▶ REQUIRED WORK
Convert the records, starting at the line that contains "This is a 0.2 m/px" and ending with the last line of the records, into a Markdown table with the columns Number and Line. Leave out blank lines.

▶ RAW RECORDS
- - - - - - -

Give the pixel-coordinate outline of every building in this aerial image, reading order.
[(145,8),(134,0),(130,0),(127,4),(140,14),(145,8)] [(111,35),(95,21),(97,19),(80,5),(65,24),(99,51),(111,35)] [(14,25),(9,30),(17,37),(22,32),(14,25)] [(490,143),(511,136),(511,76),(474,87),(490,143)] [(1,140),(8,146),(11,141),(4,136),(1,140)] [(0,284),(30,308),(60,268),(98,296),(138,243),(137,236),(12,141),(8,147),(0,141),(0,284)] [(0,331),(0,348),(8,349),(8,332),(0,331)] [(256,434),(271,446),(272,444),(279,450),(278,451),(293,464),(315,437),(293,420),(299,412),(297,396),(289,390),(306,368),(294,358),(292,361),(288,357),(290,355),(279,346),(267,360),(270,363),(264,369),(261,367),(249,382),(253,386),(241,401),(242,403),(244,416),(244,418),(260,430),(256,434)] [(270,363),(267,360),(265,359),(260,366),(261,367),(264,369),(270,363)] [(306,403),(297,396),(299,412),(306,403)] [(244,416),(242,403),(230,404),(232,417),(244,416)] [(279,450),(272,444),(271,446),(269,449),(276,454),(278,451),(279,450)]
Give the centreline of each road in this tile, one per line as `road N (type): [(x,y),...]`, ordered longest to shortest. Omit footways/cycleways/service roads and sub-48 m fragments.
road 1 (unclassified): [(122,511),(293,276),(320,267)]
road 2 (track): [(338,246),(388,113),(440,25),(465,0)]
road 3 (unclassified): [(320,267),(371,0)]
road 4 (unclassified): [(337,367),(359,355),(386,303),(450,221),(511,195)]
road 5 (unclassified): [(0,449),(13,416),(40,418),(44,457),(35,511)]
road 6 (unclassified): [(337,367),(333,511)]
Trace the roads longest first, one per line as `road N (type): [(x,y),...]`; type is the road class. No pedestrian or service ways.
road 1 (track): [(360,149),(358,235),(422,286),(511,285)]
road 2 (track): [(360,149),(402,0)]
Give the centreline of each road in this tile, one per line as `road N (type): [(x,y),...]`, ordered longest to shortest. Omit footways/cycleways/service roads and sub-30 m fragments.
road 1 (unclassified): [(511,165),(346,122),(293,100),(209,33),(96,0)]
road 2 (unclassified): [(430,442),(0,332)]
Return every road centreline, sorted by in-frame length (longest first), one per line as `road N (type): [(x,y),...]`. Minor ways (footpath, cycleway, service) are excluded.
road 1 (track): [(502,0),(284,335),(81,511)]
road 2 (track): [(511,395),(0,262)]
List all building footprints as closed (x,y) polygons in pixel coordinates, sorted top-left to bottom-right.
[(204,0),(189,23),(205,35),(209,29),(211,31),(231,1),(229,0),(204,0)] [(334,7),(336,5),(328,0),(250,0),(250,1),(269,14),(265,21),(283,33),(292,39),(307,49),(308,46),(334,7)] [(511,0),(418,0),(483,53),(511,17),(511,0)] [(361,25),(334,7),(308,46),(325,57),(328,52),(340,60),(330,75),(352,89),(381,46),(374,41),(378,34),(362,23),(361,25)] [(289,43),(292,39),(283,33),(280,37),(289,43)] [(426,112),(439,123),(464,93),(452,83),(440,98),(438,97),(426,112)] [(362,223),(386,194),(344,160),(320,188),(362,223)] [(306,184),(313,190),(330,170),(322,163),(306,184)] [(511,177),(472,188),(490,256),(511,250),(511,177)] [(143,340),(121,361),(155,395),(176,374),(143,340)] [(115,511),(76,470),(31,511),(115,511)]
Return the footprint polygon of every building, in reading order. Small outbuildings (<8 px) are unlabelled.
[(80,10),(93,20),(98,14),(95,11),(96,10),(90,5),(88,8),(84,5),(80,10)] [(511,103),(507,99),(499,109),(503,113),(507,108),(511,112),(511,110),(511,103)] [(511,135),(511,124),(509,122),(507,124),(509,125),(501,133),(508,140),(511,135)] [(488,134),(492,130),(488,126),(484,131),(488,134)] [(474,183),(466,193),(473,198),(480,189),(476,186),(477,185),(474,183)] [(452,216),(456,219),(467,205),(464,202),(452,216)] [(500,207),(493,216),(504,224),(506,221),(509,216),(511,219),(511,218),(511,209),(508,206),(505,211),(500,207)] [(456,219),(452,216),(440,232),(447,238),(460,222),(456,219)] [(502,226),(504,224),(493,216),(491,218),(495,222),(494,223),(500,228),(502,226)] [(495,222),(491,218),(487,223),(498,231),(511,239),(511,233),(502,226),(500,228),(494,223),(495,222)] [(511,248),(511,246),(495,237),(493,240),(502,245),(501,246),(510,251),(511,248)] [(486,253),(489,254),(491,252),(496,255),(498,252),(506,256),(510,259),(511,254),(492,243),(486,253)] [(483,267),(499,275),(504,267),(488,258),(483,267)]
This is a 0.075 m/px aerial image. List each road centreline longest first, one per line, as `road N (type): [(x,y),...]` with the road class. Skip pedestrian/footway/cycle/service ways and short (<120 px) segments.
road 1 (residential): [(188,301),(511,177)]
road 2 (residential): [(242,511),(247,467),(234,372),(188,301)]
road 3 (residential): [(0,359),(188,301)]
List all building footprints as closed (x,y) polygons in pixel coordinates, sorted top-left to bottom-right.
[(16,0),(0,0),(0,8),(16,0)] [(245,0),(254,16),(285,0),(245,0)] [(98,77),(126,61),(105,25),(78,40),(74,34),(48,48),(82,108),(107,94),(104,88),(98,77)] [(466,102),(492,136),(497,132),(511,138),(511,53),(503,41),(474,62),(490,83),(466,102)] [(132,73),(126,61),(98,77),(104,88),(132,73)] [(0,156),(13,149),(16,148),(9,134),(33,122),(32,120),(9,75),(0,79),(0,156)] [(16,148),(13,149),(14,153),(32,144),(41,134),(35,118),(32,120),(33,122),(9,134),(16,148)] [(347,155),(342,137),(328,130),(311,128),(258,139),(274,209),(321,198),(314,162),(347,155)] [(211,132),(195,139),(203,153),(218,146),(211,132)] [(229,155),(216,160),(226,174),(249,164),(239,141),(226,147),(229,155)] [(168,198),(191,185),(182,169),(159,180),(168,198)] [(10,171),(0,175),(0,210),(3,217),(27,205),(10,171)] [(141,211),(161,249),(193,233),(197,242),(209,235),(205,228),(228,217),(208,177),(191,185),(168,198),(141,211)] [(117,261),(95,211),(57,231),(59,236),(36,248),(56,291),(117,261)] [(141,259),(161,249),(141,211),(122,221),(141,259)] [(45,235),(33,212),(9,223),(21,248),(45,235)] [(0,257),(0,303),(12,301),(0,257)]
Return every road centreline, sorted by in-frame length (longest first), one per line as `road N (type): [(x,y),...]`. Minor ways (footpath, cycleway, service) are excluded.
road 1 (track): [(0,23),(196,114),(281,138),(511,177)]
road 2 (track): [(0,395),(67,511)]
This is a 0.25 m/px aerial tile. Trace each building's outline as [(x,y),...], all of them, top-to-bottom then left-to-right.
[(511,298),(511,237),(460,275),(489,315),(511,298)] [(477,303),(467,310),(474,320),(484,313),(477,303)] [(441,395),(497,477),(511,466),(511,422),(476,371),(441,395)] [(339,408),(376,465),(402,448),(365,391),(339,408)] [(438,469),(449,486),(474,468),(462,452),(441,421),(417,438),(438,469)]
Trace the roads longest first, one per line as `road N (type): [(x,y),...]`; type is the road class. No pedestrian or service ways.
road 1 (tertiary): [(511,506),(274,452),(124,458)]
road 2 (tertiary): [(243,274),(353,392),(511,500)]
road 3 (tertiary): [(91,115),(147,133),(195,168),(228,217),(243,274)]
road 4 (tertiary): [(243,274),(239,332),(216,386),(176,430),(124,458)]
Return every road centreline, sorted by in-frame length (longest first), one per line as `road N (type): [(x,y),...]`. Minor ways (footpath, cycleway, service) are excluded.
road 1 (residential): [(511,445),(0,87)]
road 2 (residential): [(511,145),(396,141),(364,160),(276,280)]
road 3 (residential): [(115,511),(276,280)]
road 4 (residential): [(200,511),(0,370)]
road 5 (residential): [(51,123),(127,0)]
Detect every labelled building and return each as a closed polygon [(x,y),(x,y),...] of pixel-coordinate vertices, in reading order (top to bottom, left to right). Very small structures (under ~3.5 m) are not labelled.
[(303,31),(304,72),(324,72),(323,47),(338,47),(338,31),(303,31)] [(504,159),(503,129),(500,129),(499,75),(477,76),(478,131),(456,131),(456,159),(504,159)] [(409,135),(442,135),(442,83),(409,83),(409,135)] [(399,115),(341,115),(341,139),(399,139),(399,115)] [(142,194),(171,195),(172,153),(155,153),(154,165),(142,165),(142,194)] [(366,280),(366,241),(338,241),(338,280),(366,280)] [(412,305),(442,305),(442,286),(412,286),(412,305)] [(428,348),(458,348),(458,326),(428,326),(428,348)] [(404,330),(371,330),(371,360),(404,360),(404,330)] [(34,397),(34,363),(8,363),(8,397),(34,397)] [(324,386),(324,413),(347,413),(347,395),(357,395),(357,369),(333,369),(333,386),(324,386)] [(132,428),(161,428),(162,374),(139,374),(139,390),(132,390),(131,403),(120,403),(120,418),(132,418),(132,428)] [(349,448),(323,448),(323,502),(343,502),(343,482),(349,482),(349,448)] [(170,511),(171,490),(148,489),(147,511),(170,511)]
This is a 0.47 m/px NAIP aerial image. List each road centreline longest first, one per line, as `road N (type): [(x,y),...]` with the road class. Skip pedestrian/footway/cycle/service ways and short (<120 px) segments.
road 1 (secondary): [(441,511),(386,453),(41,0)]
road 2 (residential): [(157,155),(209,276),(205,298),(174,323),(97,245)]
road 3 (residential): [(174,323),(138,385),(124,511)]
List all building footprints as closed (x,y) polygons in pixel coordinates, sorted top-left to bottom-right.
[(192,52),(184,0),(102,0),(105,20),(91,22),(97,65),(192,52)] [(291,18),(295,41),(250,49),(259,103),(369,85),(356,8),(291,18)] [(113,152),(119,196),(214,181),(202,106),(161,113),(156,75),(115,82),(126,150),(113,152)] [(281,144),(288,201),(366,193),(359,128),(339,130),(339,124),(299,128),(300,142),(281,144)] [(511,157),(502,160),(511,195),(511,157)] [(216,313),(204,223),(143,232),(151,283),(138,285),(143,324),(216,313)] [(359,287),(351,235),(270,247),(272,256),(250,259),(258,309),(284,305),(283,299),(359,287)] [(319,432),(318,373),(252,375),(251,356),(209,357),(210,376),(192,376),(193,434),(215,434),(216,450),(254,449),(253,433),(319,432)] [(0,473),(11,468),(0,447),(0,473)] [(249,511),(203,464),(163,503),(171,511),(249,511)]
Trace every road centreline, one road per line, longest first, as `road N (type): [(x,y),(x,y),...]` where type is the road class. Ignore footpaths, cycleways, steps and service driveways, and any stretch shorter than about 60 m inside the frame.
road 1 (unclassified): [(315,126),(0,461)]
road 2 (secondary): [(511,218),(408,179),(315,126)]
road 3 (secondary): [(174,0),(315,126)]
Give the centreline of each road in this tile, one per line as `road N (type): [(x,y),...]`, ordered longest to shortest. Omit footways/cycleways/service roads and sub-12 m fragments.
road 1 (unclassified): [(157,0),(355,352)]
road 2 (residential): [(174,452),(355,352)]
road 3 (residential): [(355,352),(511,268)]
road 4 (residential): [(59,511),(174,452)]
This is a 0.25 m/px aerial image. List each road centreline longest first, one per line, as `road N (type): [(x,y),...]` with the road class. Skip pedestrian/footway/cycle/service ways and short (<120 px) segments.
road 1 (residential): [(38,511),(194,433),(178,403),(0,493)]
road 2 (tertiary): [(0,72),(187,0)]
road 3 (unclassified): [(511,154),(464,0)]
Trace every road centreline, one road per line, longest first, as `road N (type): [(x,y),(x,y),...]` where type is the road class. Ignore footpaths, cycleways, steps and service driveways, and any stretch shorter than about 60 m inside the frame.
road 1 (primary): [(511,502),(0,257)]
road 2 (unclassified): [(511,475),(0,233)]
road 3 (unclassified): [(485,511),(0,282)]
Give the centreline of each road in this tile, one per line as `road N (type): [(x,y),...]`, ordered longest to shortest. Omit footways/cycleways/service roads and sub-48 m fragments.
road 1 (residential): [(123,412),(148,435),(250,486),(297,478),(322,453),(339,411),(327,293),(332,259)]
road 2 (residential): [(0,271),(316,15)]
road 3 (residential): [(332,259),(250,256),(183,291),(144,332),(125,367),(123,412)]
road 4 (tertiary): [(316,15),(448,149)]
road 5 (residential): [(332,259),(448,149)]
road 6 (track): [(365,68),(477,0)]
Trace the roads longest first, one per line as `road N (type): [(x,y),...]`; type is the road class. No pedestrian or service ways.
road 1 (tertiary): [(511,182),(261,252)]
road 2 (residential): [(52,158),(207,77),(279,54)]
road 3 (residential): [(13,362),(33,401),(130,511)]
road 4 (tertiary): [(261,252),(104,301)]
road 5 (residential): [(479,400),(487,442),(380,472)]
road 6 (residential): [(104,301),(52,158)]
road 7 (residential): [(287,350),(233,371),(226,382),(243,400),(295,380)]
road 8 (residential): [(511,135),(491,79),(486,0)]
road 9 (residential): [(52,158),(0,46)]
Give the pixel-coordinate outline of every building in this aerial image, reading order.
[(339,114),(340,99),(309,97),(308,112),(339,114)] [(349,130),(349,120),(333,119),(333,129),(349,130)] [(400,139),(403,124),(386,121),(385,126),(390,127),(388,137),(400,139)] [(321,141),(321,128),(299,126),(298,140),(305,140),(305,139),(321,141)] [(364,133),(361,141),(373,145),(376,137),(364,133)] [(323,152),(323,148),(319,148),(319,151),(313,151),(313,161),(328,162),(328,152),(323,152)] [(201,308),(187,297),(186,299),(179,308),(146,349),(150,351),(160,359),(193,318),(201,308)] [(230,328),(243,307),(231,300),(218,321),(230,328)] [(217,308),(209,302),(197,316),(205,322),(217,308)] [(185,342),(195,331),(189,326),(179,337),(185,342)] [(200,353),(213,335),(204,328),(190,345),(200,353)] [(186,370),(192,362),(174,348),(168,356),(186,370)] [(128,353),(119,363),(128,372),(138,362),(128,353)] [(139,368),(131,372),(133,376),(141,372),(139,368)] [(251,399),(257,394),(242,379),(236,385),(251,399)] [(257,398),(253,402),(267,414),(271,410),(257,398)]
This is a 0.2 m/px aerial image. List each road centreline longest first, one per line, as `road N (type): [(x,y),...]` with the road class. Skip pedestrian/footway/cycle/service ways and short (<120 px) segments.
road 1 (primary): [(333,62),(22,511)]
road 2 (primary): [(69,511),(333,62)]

- - - - - - -

▶ CORRECT OUTPUT
| Number | Line |
|---|---|
| 1 | This is a 0.2 m/px aerial image. List each road centreline longest first, one per line, as `road N (type): [(x,y),...]` with the road class. Skip pedestrian/footway/cycle/service ways and short (<120 px) segments. |
| 2 | road 1 (primary): [(333,62),(22,511)] |
| 3 | road 2 (primary): [(69,511),(333,62)] |